EXERCISE REQUIREMENTS
Exact reproduction of the listing is required. Pictures are not reproduced.

SUPPLIED MATERIAL
---------------

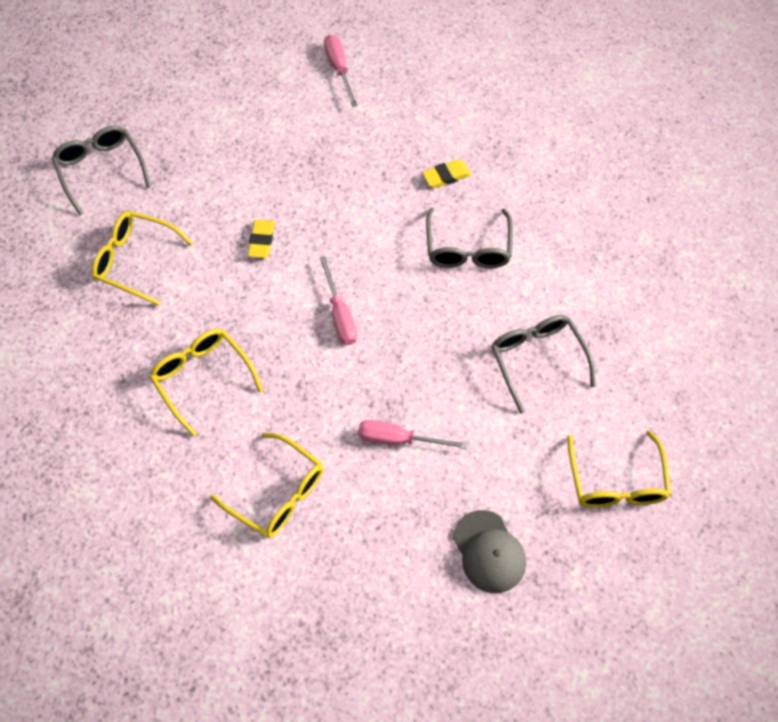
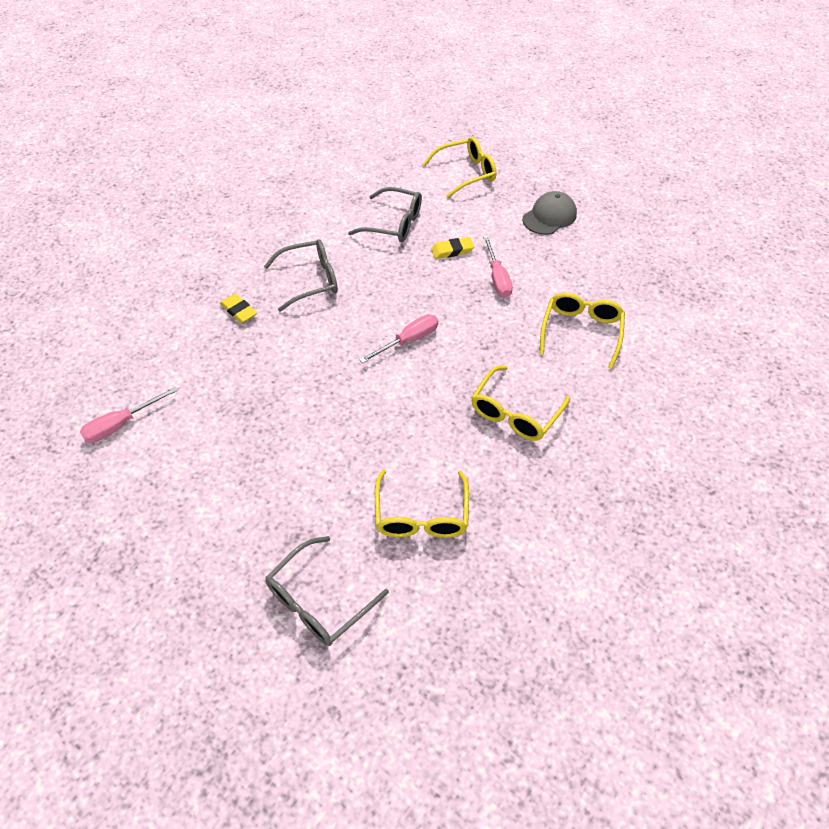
camera: 110 degrees left, 10 degrees down
(261, 241) = (356, 419): yellow eraser -> yellow eraser (452, 251)
(537, 359) = (394, 224): grey glasses -> grey glasses turned 120 degrees counterclockwise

---------------

EXERCISE SOLUTION
camera: 110 degrees left, 10 degrees down
(261, 241) = (356, 419): yellow eraser -> yellow eraser (452, 251)
(537, 359) = (394, 224): grey glasses -> grey glasses turned 120 degrees counterclockwise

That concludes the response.